Exercise material —
=== Section Start ===
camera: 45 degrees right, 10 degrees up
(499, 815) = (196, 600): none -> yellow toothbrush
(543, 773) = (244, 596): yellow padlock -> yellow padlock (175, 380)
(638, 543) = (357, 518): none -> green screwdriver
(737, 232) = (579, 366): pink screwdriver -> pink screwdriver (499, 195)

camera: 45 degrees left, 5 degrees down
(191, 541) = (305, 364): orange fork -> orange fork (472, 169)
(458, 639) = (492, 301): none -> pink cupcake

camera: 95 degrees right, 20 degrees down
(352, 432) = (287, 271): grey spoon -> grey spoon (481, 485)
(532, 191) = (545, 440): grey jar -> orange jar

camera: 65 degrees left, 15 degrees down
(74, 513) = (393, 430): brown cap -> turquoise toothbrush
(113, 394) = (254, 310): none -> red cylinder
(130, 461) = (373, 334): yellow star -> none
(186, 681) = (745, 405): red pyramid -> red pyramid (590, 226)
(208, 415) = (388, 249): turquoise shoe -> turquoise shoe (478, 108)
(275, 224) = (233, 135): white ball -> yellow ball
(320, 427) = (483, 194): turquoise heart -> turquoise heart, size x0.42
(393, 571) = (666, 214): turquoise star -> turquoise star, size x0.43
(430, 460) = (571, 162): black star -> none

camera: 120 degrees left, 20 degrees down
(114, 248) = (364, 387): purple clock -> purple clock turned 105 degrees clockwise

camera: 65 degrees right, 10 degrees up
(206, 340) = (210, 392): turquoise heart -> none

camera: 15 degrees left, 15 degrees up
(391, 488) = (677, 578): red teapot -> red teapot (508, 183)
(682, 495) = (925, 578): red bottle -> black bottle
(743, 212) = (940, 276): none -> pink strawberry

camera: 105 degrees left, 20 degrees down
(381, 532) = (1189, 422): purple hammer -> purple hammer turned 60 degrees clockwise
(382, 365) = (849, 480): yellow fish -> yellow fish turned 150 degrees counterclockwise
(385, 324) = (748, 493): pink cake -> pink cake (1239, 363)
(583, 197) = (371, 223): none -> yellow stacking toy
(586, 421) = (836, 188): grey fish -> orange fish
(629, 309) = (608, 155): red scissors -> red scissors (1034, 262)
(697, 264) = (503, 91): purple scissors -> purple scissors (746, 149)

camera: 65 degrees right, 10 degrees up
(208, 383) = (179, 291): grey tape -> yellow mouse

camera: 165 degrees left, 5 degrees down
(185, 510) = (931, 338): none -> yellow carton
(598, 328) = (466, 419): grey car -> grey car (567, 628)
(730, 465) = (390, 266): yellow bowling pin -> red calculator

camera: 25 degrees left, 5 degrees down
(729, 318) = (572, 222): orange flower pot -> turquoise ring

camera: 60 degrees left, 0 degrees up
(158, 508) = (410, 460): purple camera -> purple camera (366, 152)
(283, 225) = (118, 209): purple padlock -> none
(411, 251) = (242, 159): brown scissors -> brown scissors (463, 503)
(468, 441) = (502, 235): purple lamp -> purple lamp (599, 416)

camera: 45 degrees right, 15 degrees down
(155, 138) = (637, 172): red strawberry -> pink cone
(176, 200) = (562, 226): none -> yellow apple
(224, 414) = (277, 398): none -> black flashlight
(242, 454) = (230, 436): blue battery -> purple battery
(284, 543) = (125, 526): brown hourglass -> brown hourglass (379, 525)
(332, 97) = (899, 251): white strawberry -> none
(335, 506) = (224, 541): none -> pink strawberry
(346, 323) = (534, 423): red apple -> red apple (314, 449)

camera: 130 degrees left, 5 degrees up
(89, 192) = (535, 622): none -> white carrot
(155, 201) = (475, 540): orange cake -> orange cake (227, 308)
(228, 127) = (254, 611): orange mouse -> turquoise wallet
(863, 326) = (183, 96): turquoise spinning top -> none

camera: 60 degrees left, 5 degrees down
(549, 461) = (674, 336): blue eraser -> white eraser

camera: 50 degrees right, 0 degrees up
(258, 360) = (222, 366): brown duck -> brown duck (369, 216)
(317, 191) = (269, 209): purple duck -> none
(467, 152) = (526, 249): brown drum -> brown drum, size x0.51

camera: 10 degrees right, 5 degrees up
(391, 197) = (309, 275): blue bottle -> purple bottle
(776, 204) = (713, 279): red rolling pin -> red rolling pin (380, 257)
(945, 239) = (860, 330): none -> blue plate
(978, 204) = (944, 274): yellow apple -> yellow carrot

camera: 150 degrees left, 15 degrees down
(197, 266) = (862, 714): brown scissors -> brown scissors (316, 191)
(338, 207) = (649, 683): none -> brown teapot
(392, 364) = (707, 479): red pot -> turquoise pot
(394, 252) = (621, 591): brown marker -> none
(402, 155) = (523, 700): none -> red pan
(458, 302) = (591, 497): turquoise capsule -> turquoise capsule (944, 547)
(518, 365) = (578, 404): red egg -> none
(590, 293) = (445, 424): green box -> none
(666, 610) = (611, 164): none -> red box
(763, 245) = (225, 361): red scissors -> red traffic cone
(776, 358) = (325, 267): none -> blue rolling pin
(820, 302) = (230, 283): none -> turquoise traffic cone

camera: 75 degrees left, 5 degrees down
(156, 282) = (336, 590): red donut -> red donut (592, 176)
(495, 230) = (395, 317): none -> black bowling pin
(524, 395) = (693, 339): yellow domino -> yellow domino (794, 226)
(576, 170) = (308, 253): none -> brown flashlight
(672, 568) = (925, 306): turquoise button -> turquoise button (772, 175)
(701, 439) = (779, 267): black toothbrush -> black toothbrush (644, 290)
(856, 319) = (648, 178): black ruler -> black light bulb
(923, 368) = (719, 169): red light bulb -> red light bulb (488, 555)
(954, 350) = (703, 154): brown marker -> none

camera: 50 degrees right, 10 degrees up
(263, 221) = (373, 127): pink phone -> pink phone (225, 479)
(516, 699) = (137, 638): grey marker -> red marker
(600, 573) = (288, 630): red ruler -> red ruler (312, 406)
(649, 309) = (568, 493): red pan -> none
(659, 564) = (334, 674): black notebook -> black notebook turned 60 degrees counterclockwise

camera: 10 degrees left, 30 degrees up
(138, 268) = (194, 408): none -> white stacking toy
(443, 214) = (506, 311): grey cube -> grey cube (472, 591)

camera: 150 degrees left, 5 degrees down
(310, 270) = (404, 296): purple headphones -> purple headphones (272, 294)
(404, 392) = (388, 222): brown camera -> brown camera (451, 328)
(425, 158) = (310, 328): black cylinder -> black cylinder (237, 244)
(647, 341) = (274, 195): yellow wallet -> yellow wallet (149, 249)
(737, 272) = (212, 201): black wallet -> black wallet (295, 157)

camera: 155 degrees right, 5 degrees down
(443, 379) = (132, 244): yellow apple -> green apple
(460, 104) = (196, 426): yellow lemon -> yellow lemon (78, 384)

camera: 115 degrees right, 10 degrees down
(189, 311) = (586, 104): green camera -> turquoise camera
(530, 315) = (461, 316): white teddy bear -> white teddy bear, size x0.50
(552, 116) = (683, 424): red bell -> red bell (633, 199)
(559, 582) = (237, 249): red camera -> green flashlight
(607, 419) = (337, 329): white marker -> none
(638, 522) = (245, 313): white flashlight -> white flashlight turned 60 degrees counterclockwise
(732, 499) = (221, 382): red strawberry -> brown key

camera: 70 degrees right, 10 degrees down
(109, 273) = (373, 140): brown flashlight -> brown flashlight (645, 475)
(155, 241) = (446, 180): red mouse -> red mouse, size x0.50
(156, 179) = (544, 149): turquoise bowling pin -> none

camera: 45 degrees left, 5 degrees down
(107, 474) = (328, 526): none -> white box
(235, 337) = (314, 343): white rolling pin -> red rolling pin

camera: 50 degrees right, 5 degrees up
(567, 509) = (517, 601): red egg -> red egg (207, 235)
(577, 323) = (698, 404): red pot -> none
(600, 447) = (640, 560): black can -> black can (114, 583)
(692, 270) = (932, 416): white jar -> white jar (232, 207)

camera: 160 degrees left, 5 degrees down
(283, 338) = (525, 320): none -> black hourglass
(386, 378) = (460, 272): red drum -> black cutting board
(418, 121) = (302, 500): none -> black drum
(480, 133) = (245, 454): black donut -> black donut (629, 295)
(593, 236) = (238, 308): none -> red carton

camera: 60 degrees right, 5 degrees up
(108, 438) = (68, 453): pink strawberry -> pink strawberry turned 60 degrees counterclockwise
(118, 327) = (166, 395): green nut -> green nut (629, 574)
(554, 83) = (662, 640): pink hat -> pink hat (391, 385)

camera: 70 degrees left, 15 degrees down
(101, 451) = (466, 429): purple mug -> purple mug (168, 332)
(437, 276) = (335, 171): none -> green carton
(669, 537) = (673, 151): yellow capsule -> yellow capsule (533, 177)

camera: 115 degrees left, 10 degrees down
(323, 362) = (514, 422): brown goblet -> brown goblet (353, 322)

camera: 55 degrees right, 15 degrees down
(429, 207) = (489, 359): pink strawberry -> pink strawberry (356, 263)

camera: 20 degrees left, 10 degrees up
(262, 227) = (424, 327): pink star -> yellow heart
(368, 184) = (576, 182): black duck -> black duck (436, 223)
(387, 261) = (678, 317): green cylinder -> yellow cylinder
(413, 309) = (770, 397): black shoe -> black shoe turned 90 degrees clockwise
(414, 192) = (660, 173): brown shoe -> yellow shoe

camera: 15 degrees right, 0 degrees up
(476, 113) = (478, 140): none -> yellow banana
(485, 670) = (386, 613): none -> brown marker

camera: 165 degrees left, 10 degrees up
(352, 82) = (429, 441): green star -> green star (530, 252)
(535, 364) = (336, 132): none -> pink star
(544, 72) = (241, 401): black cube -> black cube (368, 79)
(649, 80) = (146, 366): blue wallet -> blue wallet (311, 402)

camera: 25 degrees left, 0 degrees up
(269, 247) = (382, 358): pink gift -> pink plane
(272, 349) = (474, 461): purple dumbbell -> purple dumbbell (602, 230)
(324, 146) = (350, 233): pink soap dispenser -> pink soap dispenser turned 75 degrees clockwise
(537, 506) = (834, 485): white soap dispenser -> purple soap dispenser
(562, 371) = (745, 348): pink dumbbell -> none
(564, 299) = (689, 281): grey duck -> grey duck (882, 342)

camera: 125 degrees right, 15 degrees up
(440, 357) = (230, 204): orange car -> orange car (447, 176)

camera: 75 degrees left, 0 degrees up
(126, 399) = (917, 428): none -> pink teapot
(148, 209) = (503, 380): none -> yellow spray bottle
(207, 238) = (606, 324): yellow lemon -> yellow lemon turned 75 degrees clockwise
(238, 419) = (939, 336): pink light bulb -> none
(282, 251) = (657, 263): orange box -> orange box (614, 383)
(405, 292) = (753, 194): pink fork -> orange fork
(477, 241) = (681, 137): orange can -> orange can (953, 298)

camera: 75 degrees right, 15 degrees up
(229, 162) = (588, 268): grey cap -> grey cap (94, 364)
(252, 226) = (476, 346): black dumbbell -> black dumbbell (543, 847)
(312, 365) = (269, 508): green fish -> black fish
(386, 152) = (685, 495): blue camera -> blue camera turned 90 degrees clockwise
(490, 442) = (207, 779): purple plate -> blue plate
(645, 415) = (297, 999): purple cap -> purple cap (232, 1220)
=== Section End ===
Problem to solve —
For the listing above, print only the lines starting at the line containing "(532, 191) = (545, 440): grey" and ending at the line containing "(730, 465) = (390, 266): yellow", exactly, both included.

Result of the exercise —
(532, 191) = (545, 440): grey jar -> orange jar

camera: 65 degrees left, 15 degrees down
(74, 513) = (393, 430): brown cap -> turquoise toothbrush
(113, 394) = (254, 310): none -> red cylinder
(130, 461) = (373, 334): yellow star -> none
(186, 681) = (745, 405): red pyramid -> red pyramid (590, 226)
(208, 415) = (388, 249): turquoise shoe -> turquoise shoe (478, 108)
(275, 224) = (233, 135): white ball -> yellow ball
(320, 427) = (483, 194): turquoise heart -> turquoise heart, size x0.42
(393, 571) = (666, 214): turquoise star -> turquoise star, size x0.43
(430, 460) = (571, 162): black star -> none

camera: 120 degrees left, 20 degrees down
(114, 248) = (364, 387): purple clock -> purple clock turned 105 degrees clockwise

camera: 65 degrees right, 10 degrees up
(206, 340) = (210, 392): turquoise heart -> none

camera: 15 degrees left, 15 degrees up
(391, 488) = (677, 578): red teapot -> red teapot (508, 183)
(682, 495) = (925, 578): red bottle -> black bottle
(743, 212) = (940, 276): none -> pink strawberry

camera: 105 degrees left, 20 degrees down
(381, 532) = (1189, 422): purple hammer -> purple hammer turned 60 degrees clockwise
(382, 365) = (849, 480): yellow fish -> yellow fish turned 150 degrees counterclockwise
(385, 324) = (748, 493): pink cake -> pink cake (1239, 363)
(583, 197) = (371, 223): none -> yellow stacking toy
(586, 421) = (836, 188): grey fish -> orange fish
(629, 309) = (608, 155): red scissors -> red scissors (1034, 262)
(697, 264) = (503, 91): purple scissors -> purple scissors (746, 149)

camera: 65 degrees right, 10 degrees up
(208, 383) = (179, 291): grey tape -> yellow mouse

camera: 165 degrees left, 5 degrees down
(185, 510) = (931, 338): none -> yellow carton
(598, 328) = (466, 419): grey car -> grey car (567, 628)
(730, 465) = (390, 266): yellow bowling pin -> red calculator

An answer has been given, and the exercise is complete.